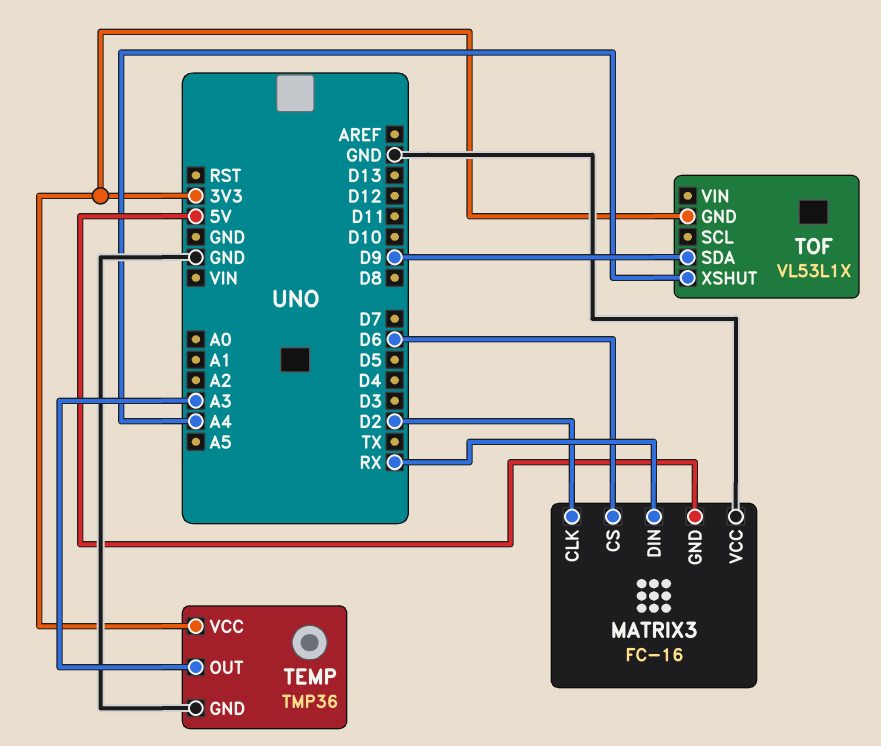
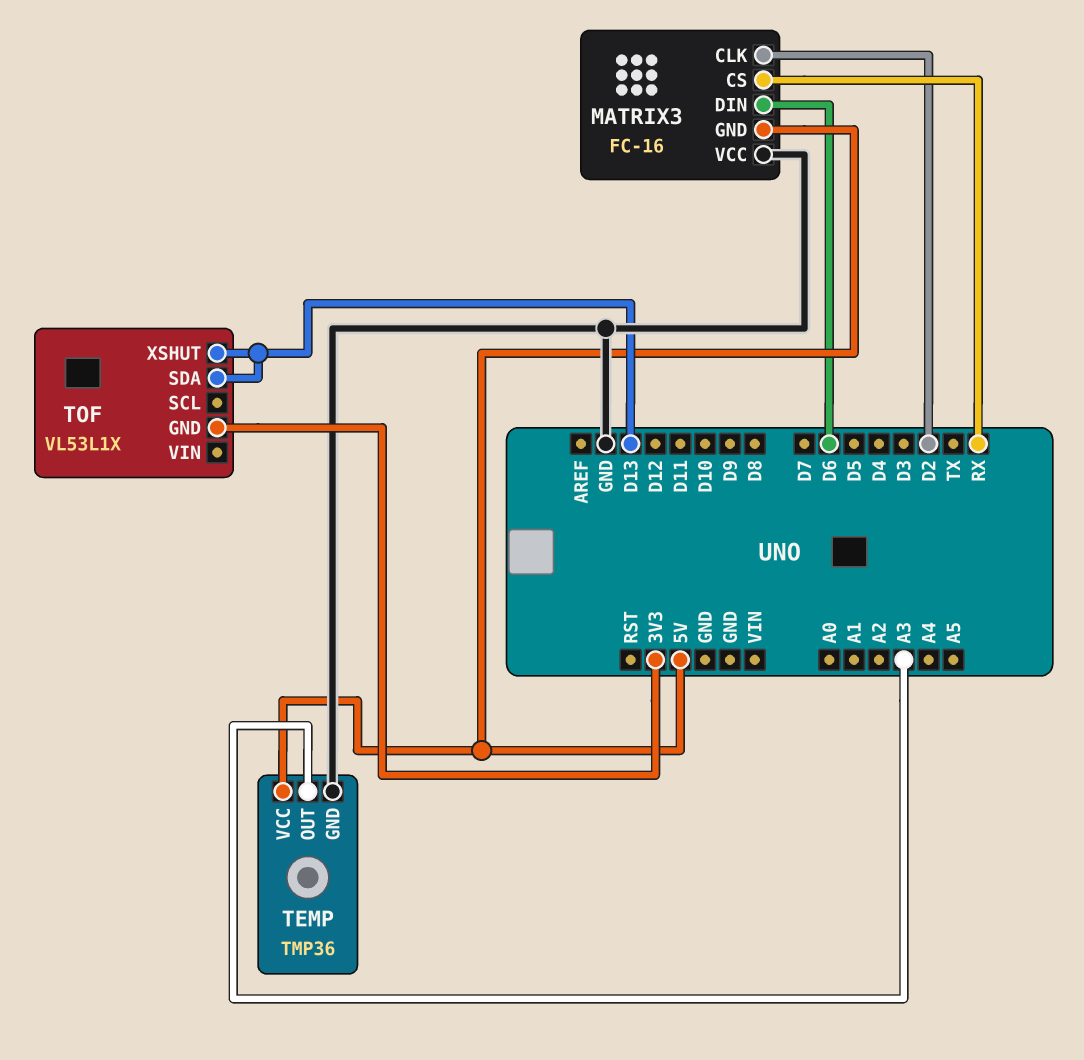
MATRIX3 pin CS: D6 -> RX
MATRIX3 pin DIN: RX -> D6
TEMP pin VCC: 3V3 -> 5V
TOF pin SDA: D9 -> D13
TOF pin XSHUT: A4 -> D13

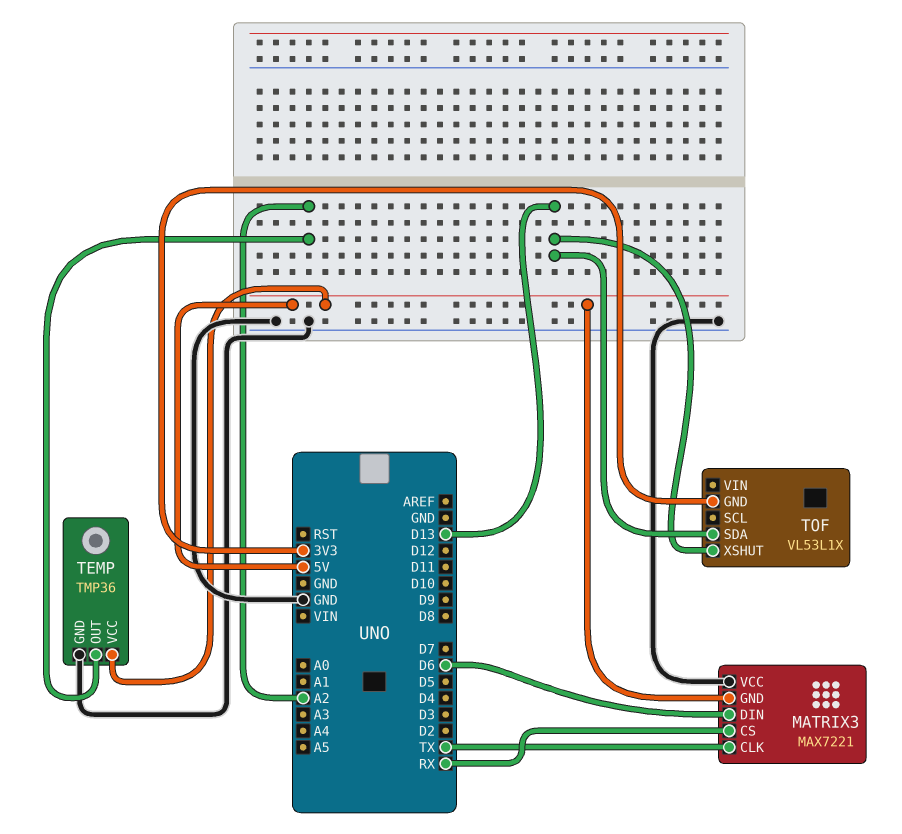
MATRIX3: FC-16 -> MAX7221
MATRIX3 pin CLK: D2 -> TX
TEMP pin OUT: A3 -> A2

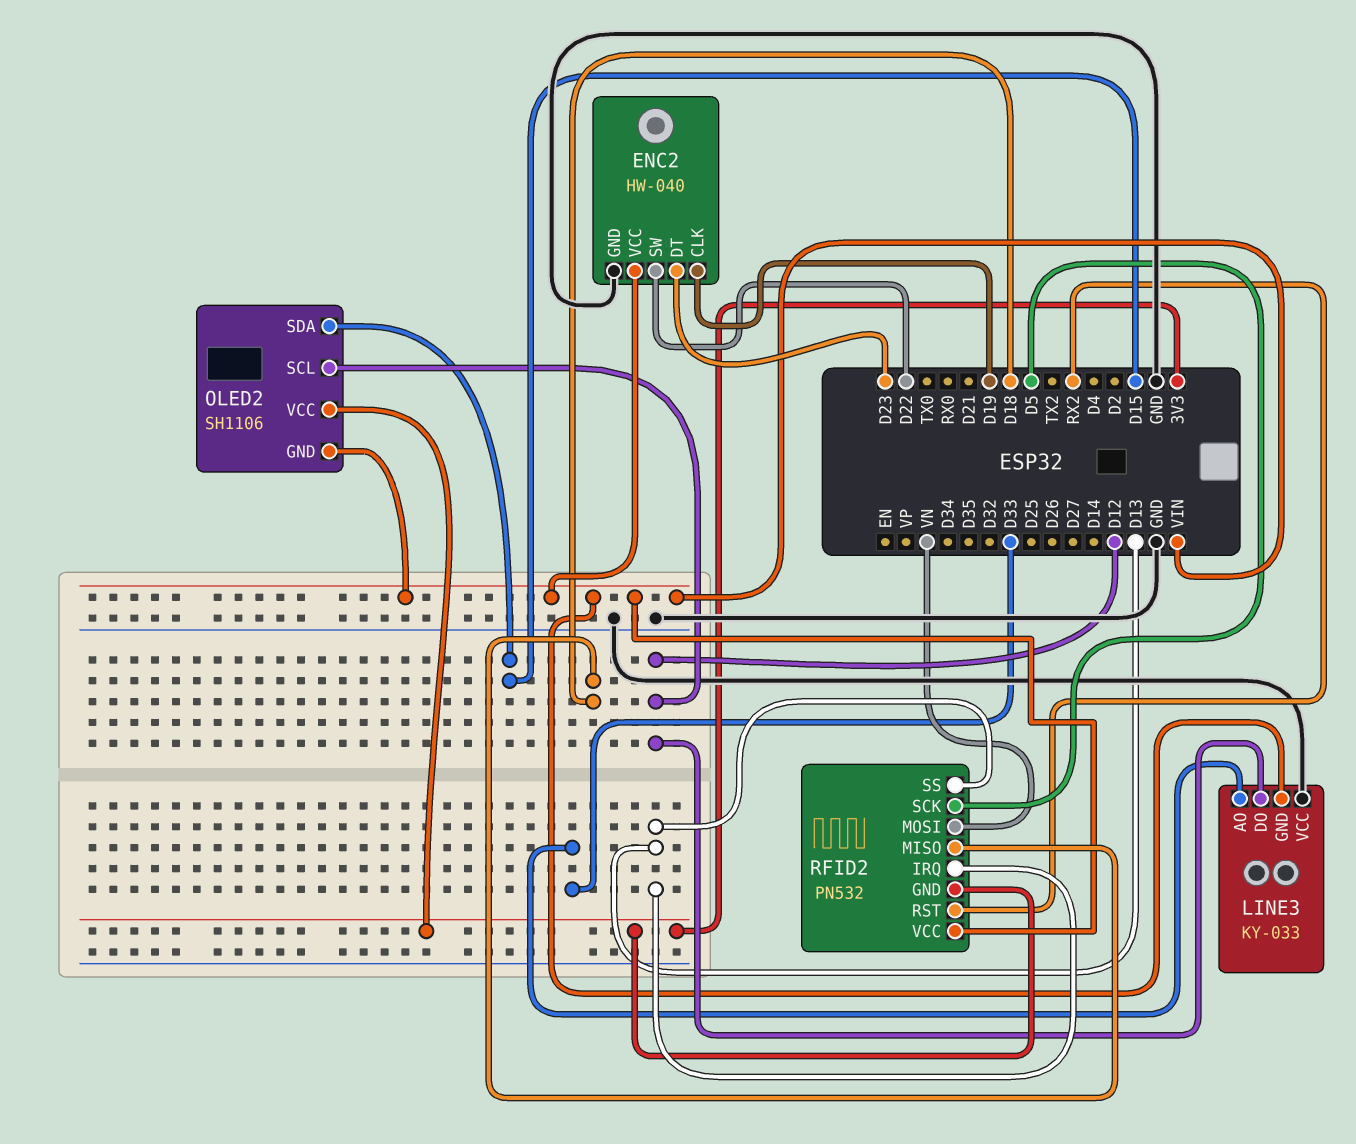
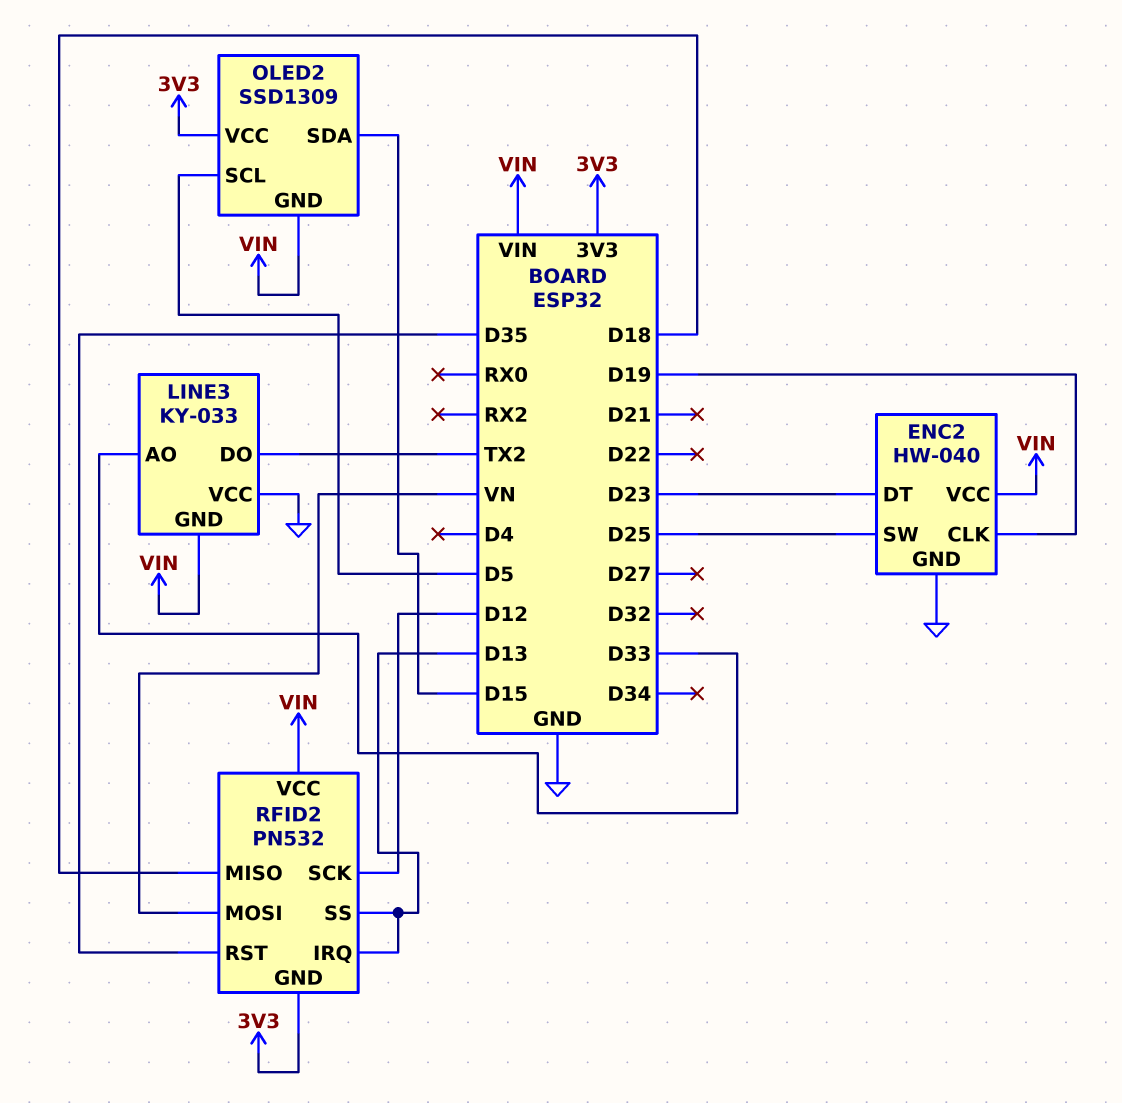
ENC2 pin SW: D22 -> D25
LINE3 pin DO: D12 -> TX2
OLED2: SH1106 -> SSD1309
OLED2 pin SCL: D12 -> D5
RFID2 pin RST: RX2 -> D35
RFID2 pin SCK: D5 -> D12

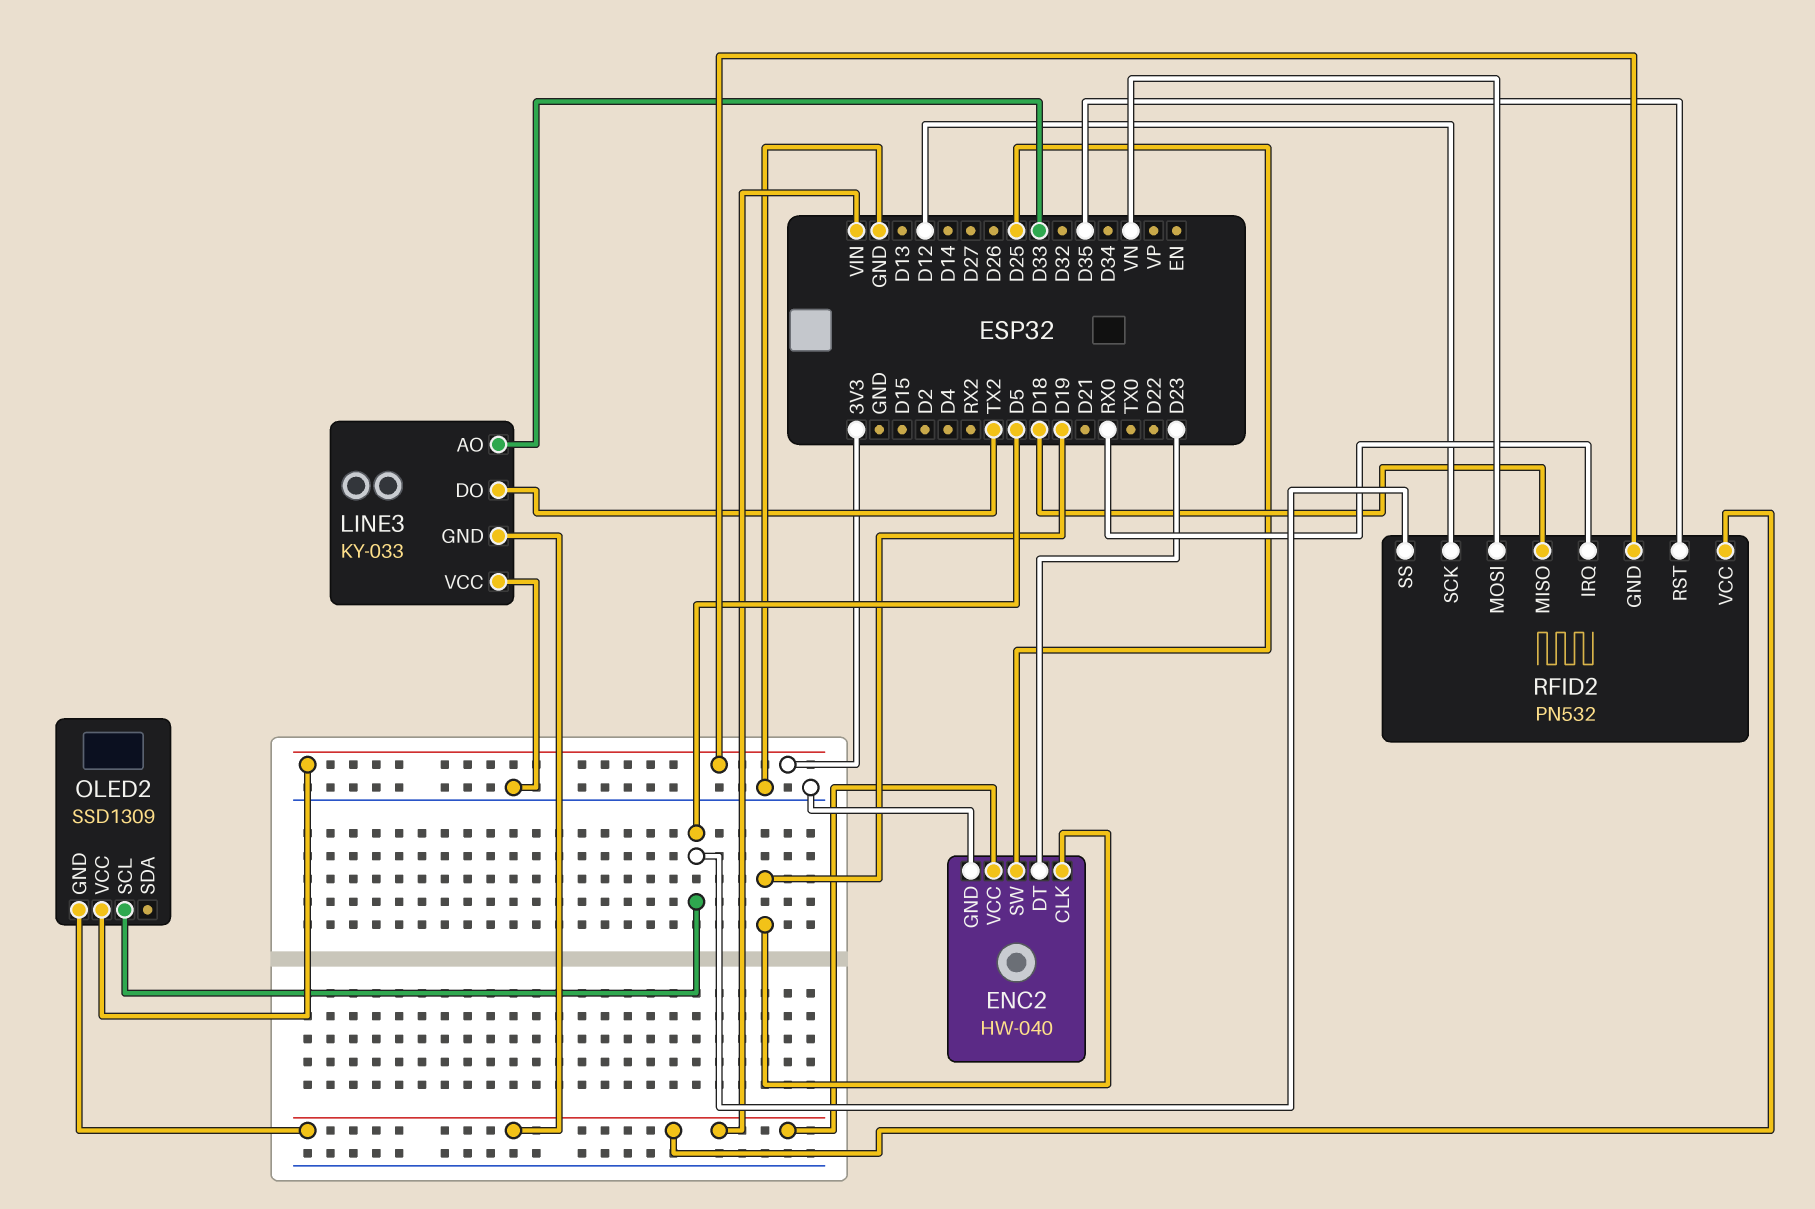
OLED2 pin SDA: D15 -> none
RFID2 pin IRQ: D13 -> RX0
RFID2 pin SS: D13 -> D5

----------

### WHAT THE TASK REQUIRES
Nothing but the lines from the one containing "OLED2 pin SDA: D15 -> none" through the final line of the data above is to be reproduced, each exactly as written.

### RESULT OF THIS TASK
OLED2 pin SDA: D15 -> none
RFID2 pin IRQ: D13 -> RX0
RFID2 pin SS: D13 -> D5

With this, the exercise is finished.